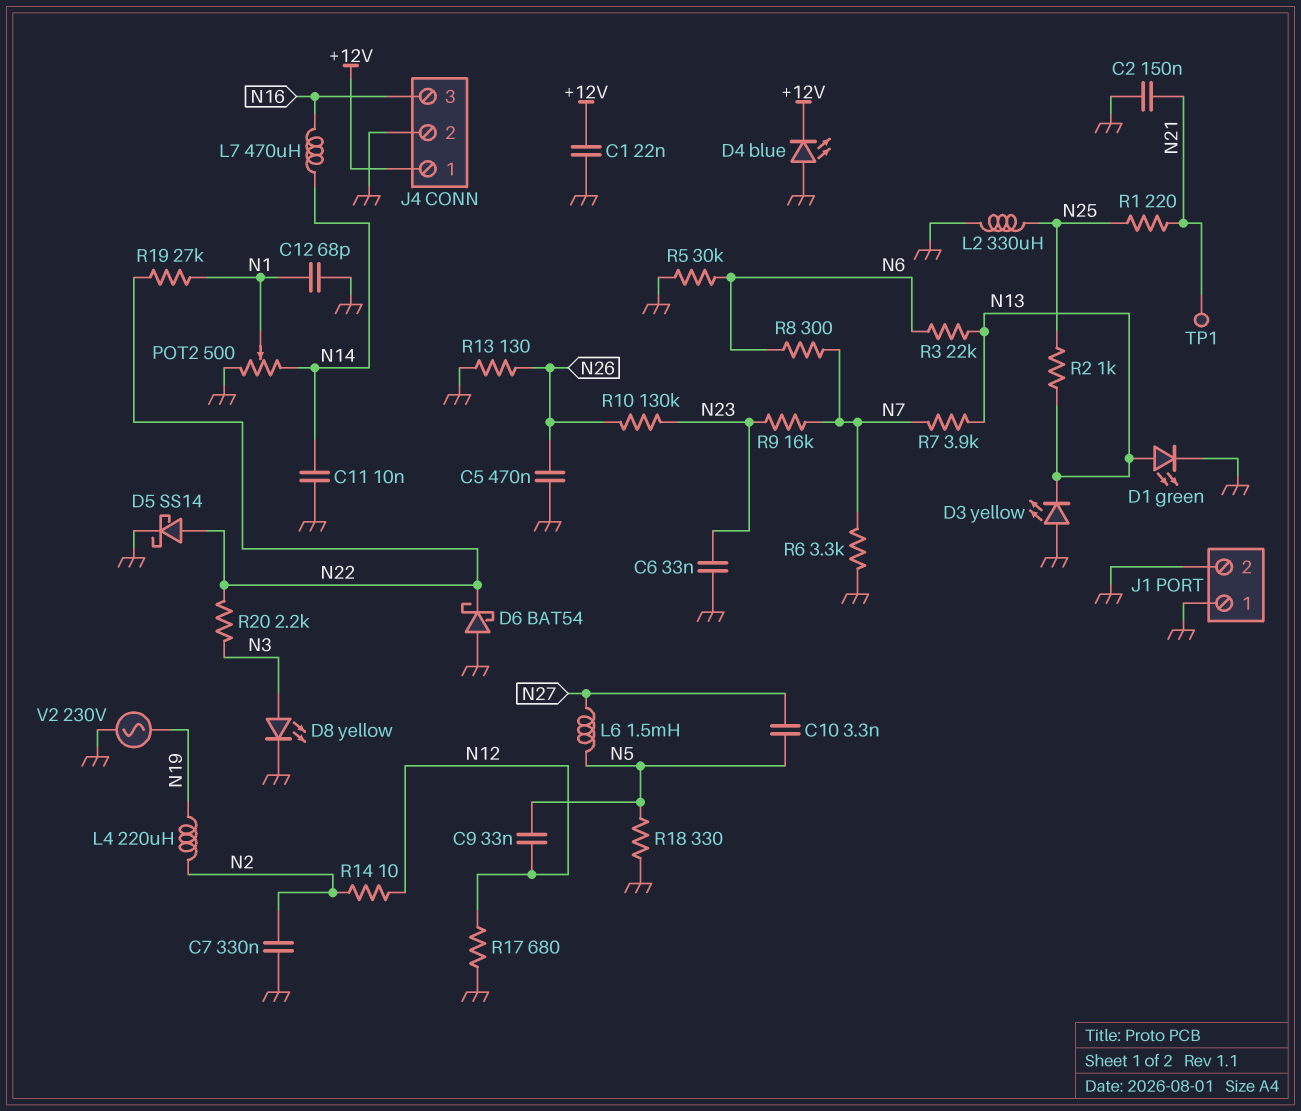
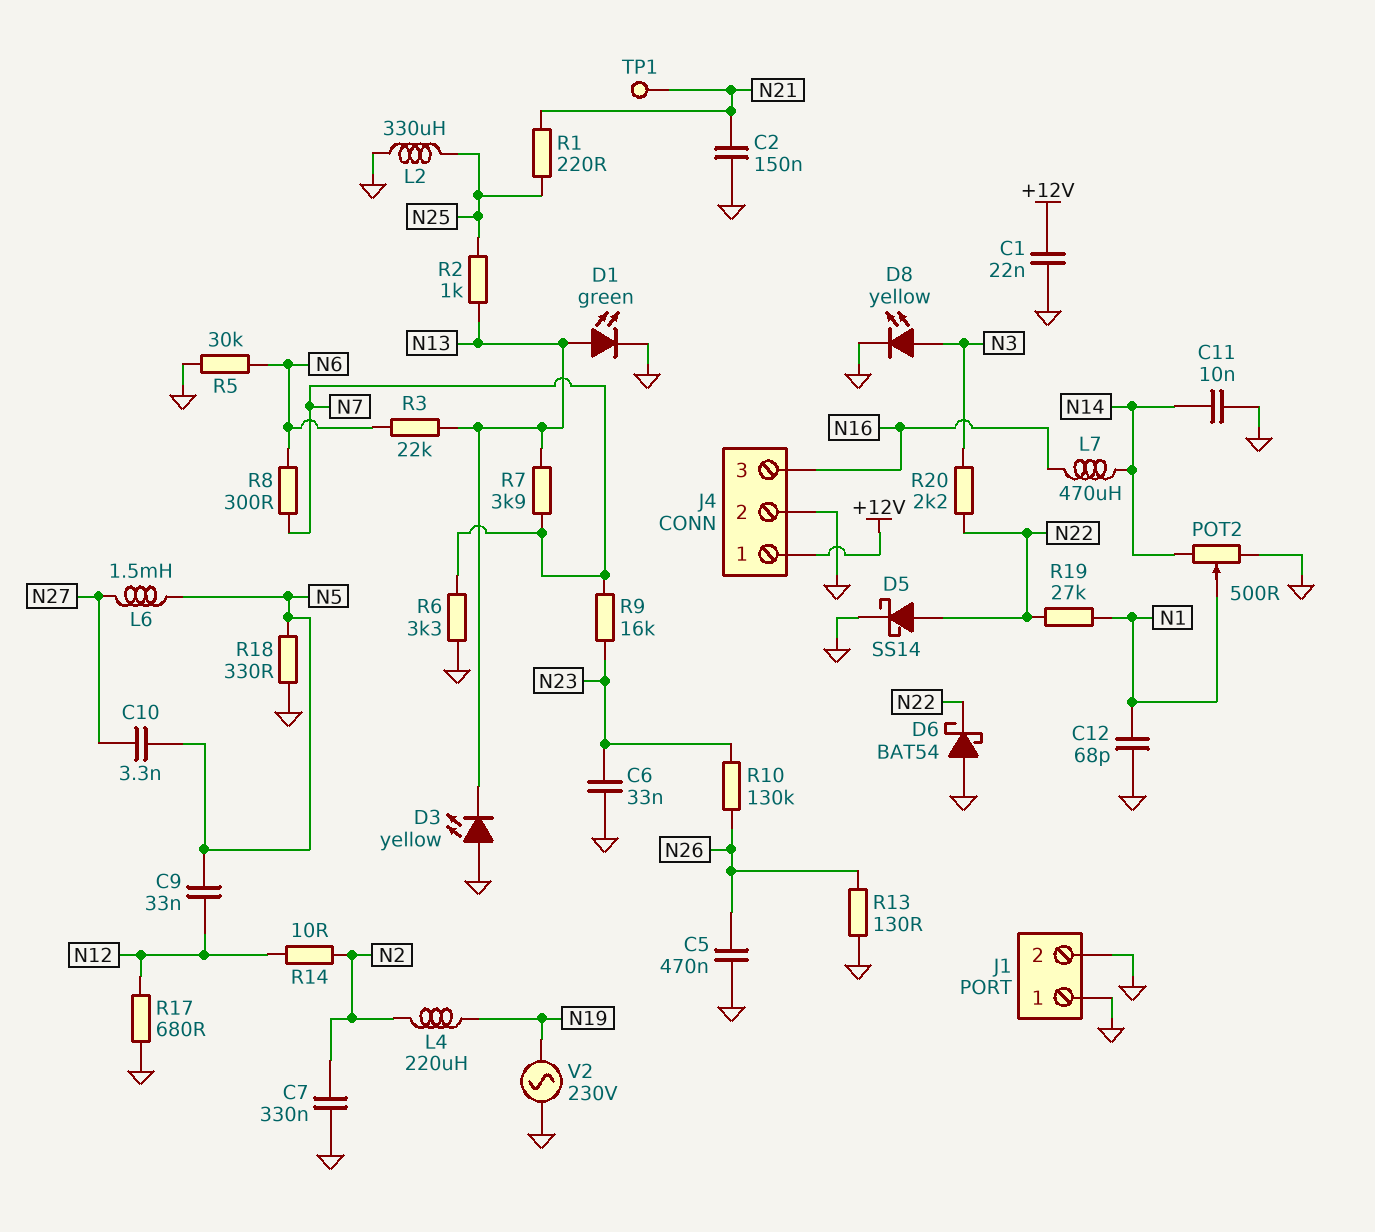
D4: LED blue (A GND, K +12V) -> none

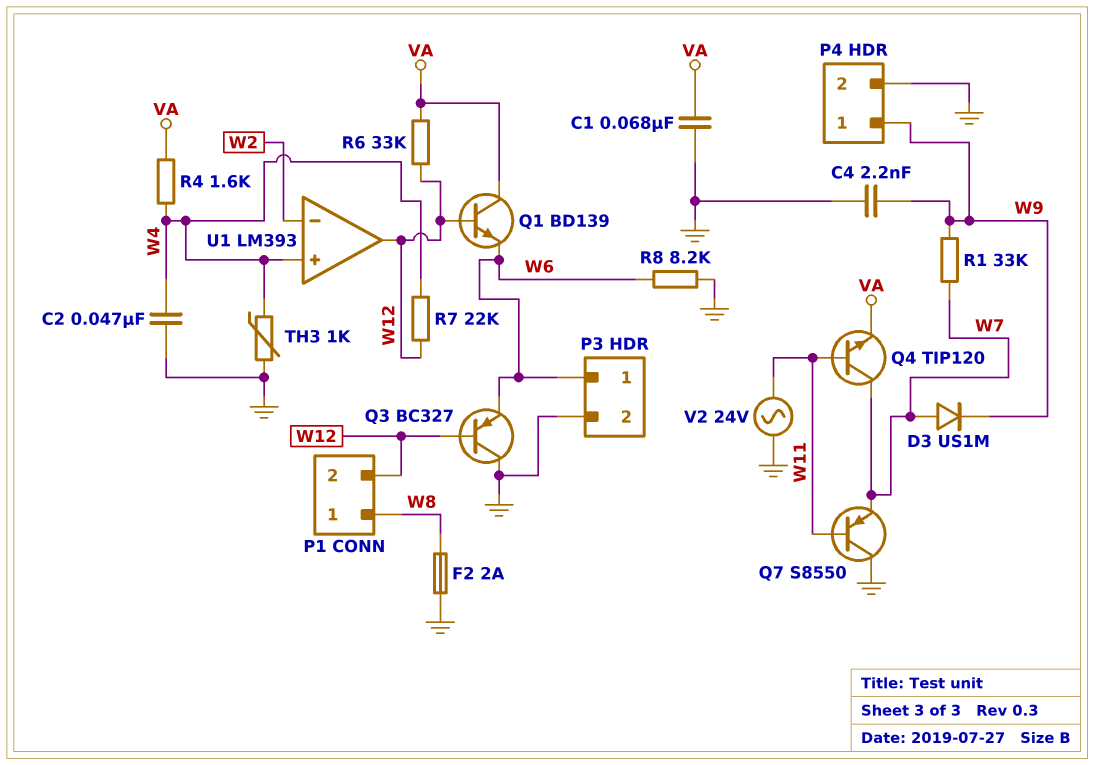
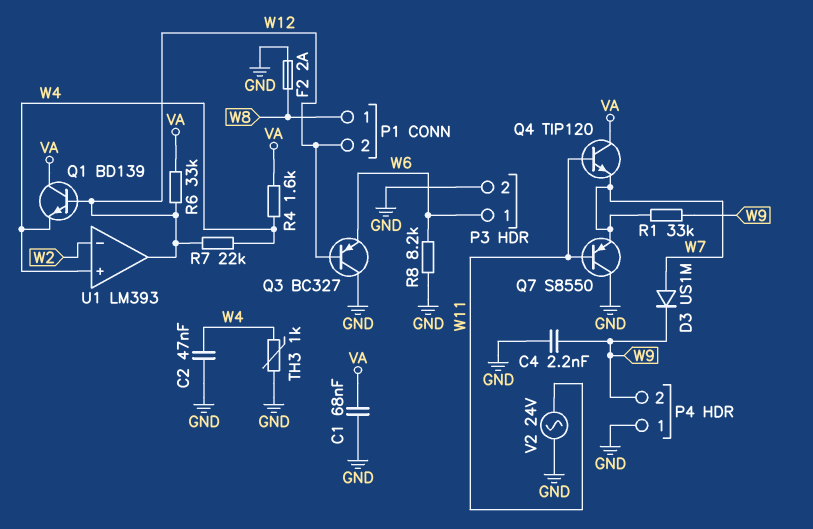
P4 pin 1: W9 -> GND
P4 pin 2: GND -> W9
Q1: NPN BD139 (B W12, C VA, E W6) -> NPN BD139 (B W12, C VA, E W4)
Q4: NPN TIP120 (B W11, C W7, E VA) -> NPN TIP120 (B W11, C VA, E W7)

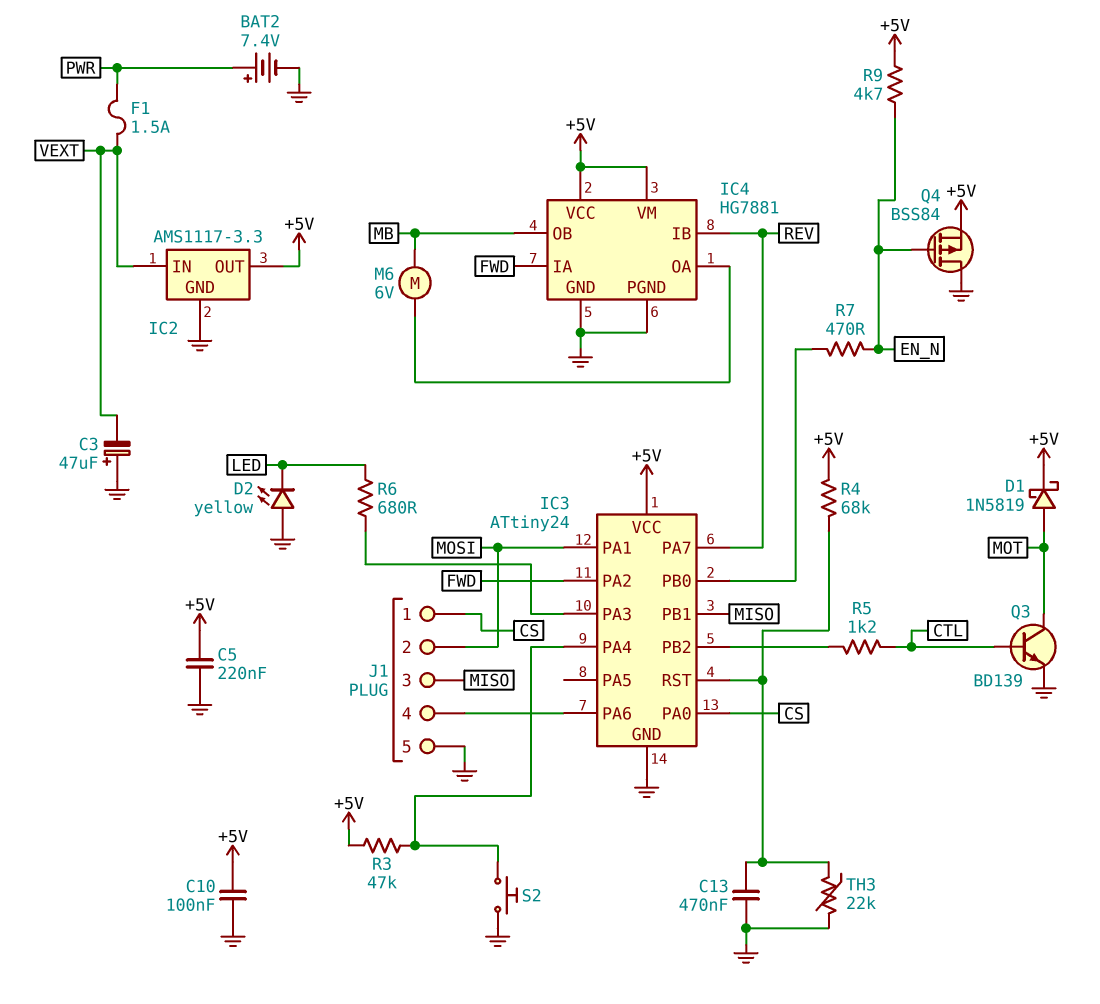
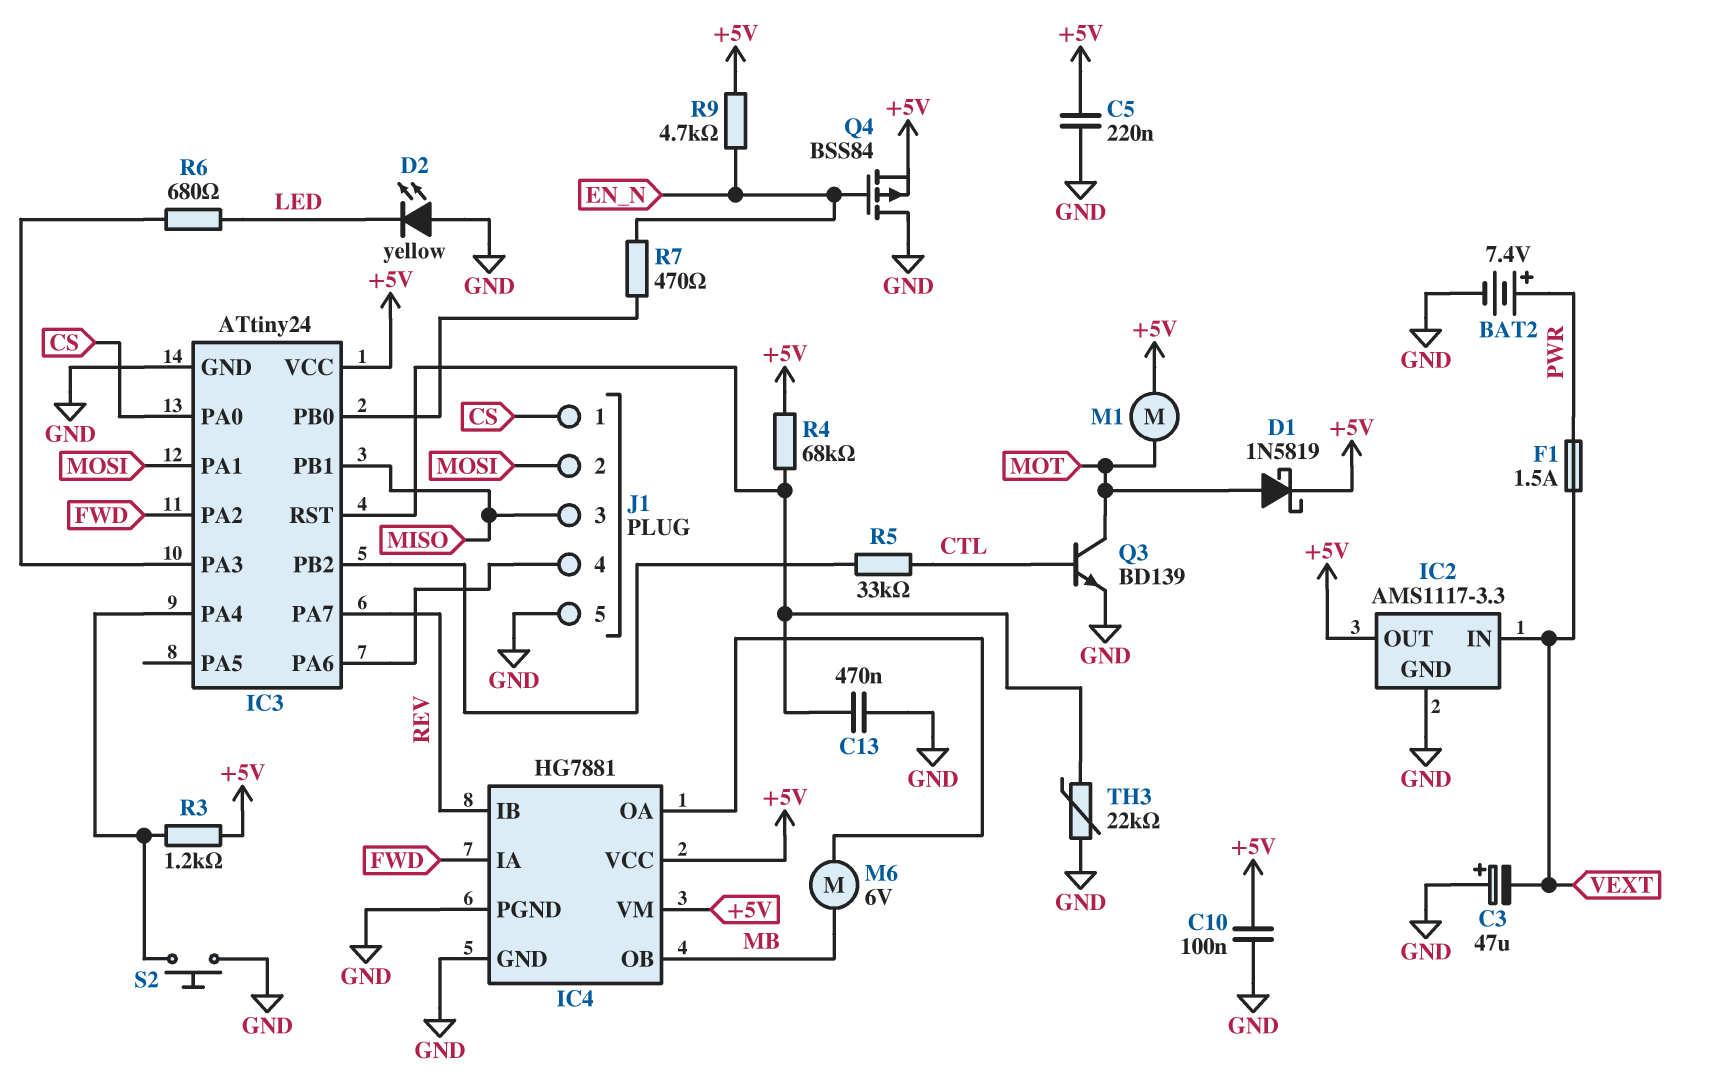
M1: none -> motor (+5V, MOT)
R3: 47k (+5V, IC3/PA4) -> 1.2k (+5V, IC3/PA4)
R5: 1.2k (CTL, IC3/PB2) -> 33k (CTL, IC3/PB2)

========================================

What is being asked:
Your task is to reproduce all of the material exactly. The pictures stay out.

Answer area:
D4: LED blue (A GND, K +12V) -> none

P4 pin 1: W9 -> GND
P4 pin 2: GND -> W9
Q1: NPN BD139 (B W12, C VA, E W6) -> NPN BD139 (B W12, C VA, E W4)
Q4: NPN TIP120 (B W11, C W7, E VA) -> NPN TIP120 (B W11, C VA, E W7)

M1: none -> motor (+5V, MOT)
R3: 47k (+5V, IC3/PA4) -> 1.2k (+5V, IC3/PA4)
R5: 1.2k (CTL, IC3/PB2) -> 33k (CTL, IC3/PB2)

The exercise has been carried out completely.